### DIRECTIONS FOR THIS TASK
Could you reproduce every entry as it stands, leaving the pictures behind?

### DATA LISTING
[Start of section]

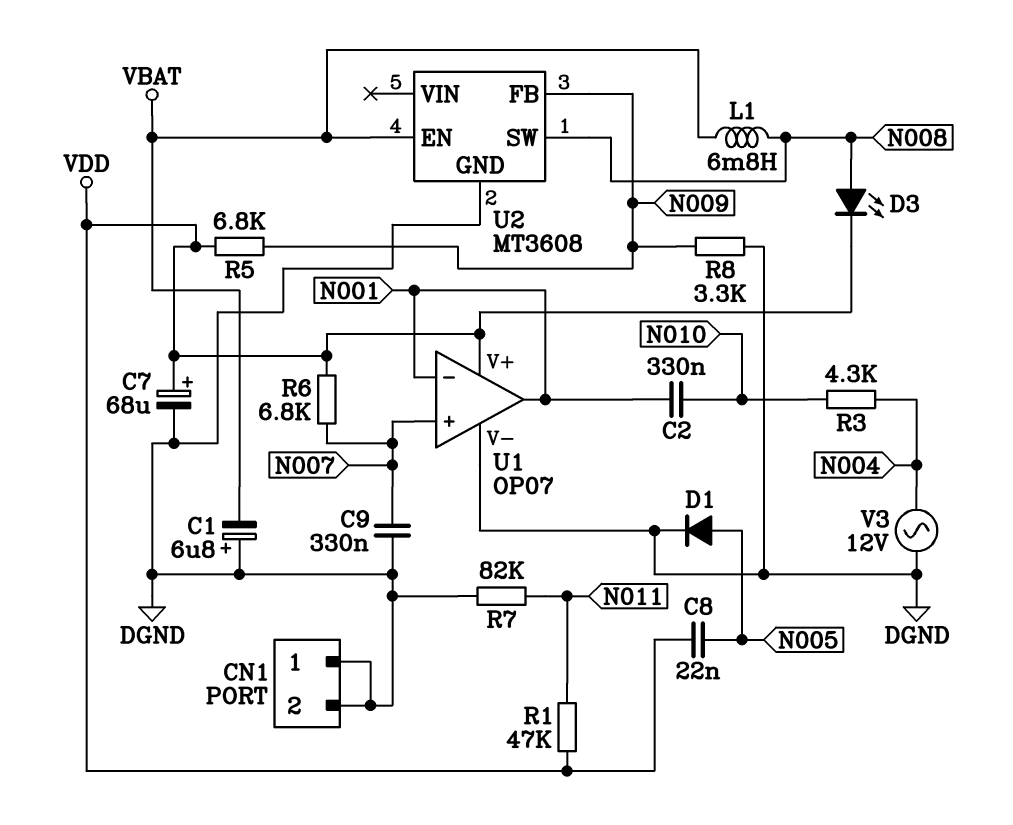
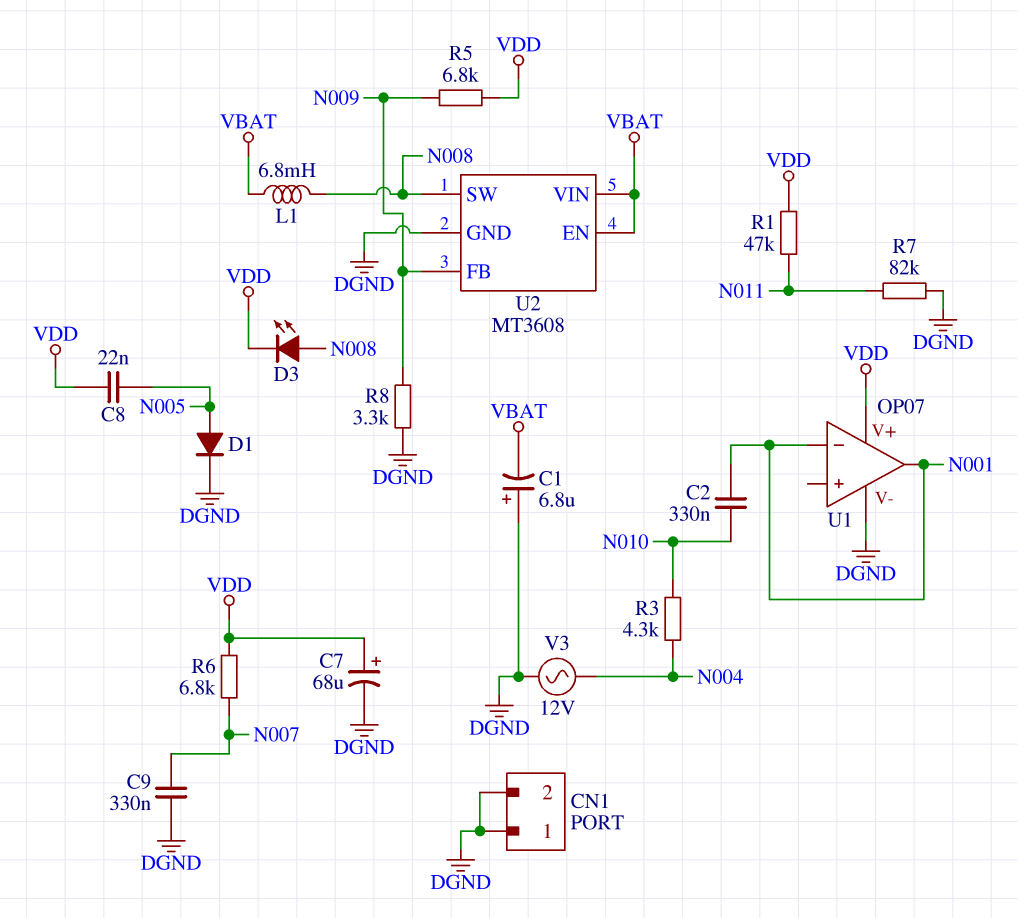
U1 pin in+: N007 -> none
U2 pin VIN: none -> VBAT

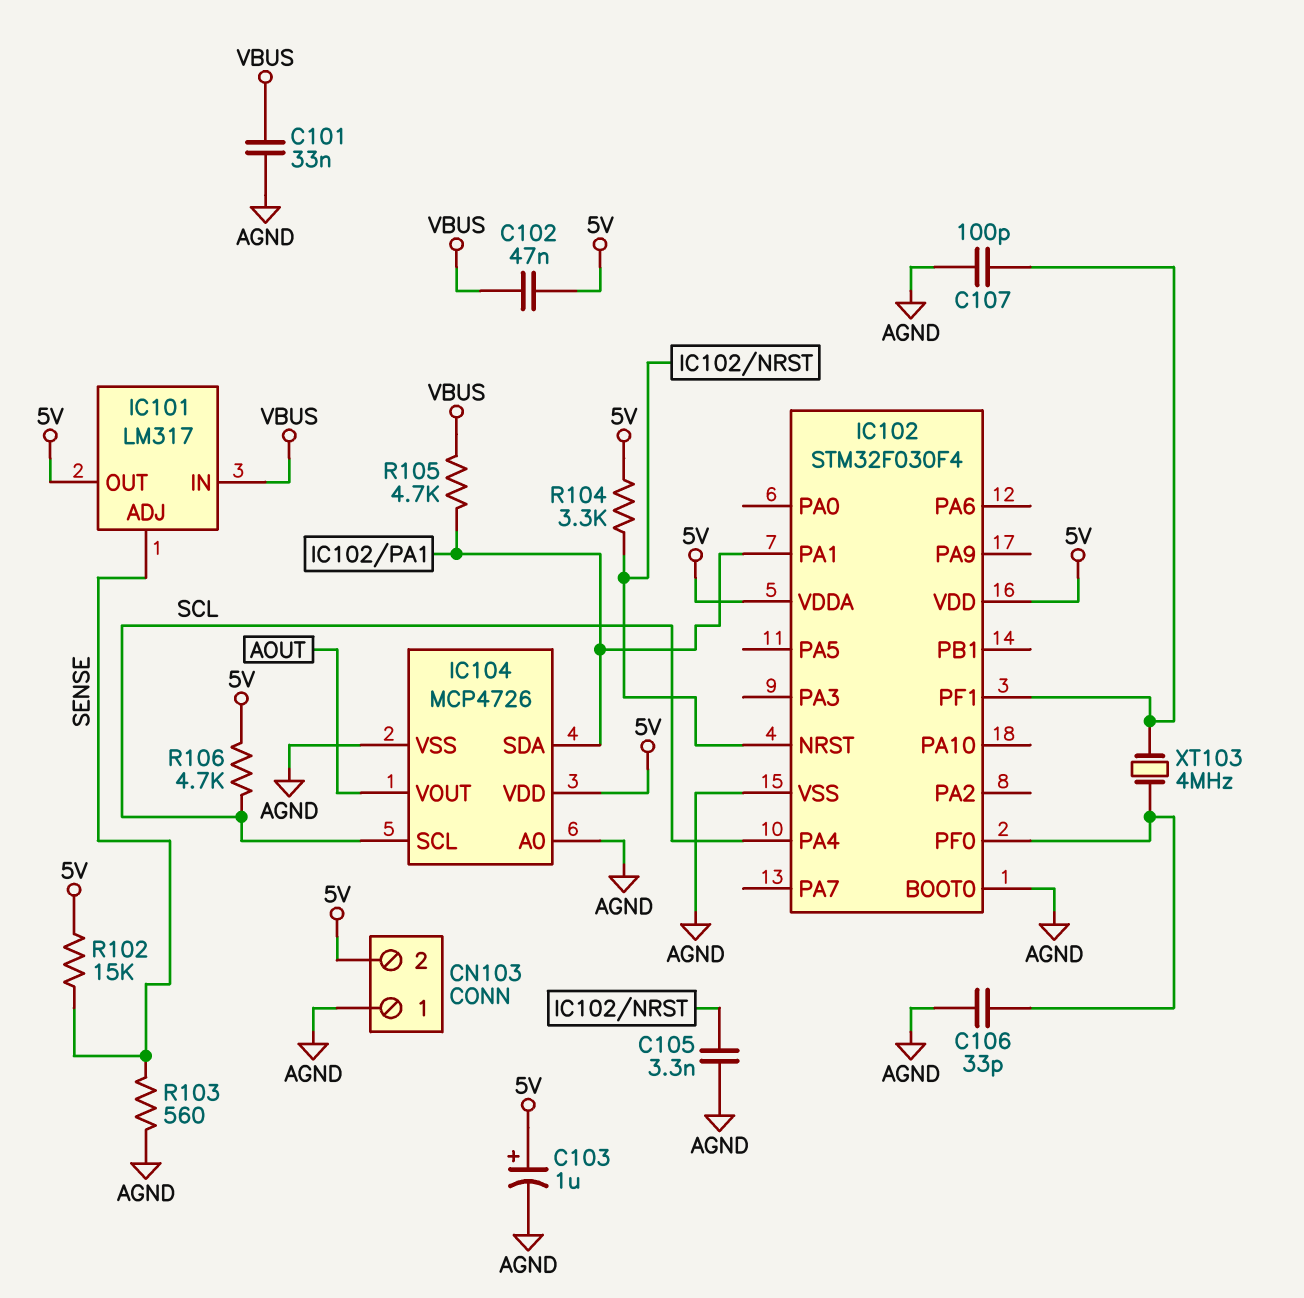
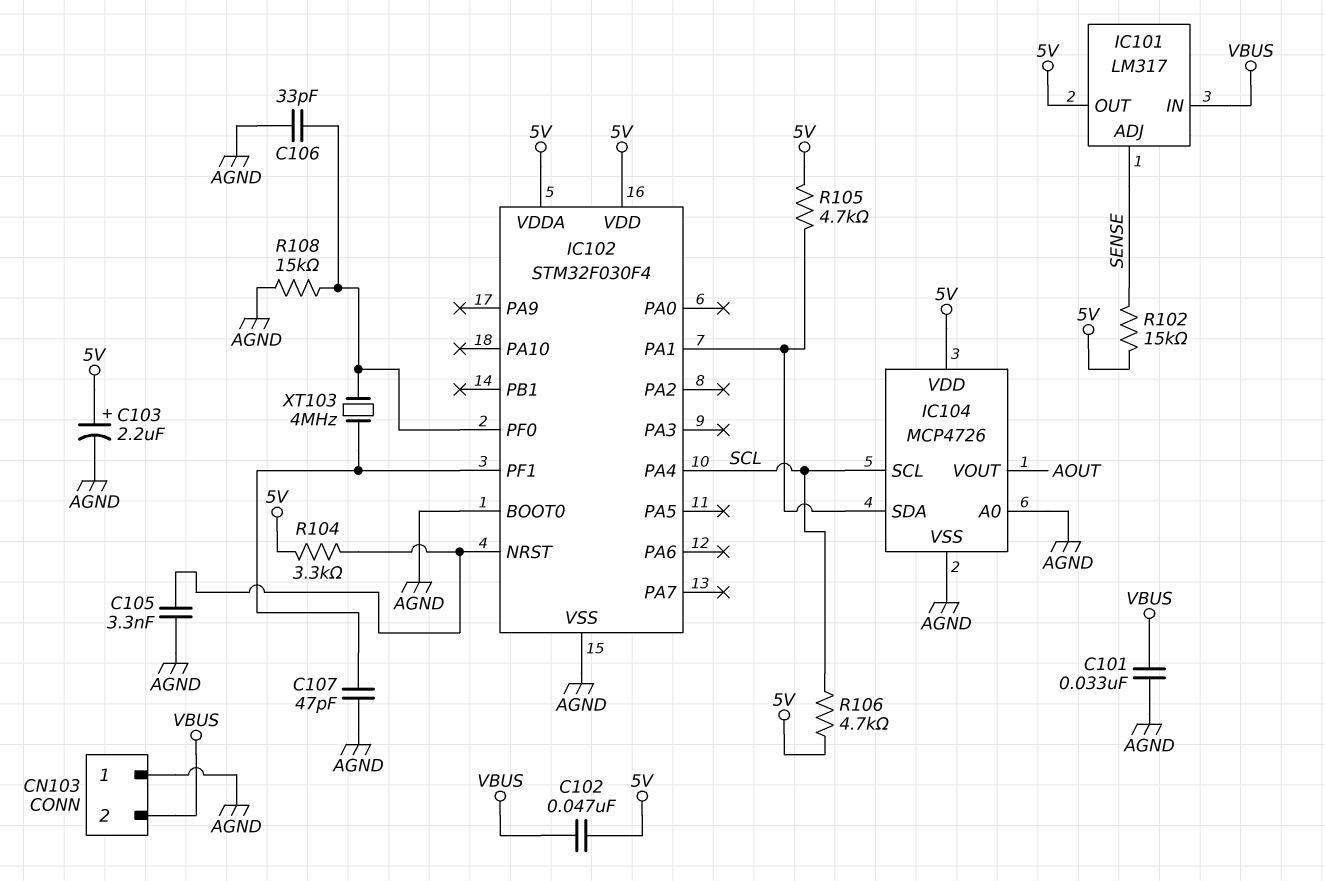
C103: 1uF (plus 5V, minus AGND) -> 2.2uF (plus 5V, minus AGND)
C107: 100pF (AGND, IC102/PF1) -> 47pF (AGND, IC102/PF1)
CN103 pin 2: 5V -> VBUS
R103: 560 (AGND, SENSE) -> none
R105: 4.7k (IC102/PA1, VBUS) -> 4.7k (5V, IC102/PA1)
R108: none -> 15k (AGND, IC102/PF0)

[End of section]

### RESULT OF THE EXERCISE
U1 pin in+: N007 -> none
U2 pin VIN: none -> VBAT

C103: 1uF (plus 5V, minus AGND) -> 2.2uF (plus 5V, minus AGND)
C107: 100pF (AGND, IC102/PF1) -> 47pF (AGND, IC102/PF1)
CN103 pin 2: 5V -> VBUS
R103: 560 (AGND, SENSE) -> none
R105: 4.7k (IC102/PA1, VBUS) -> 4.7k (5V, IC102/PA1)
R108: none -> 15k (AGND, IC102/PF0)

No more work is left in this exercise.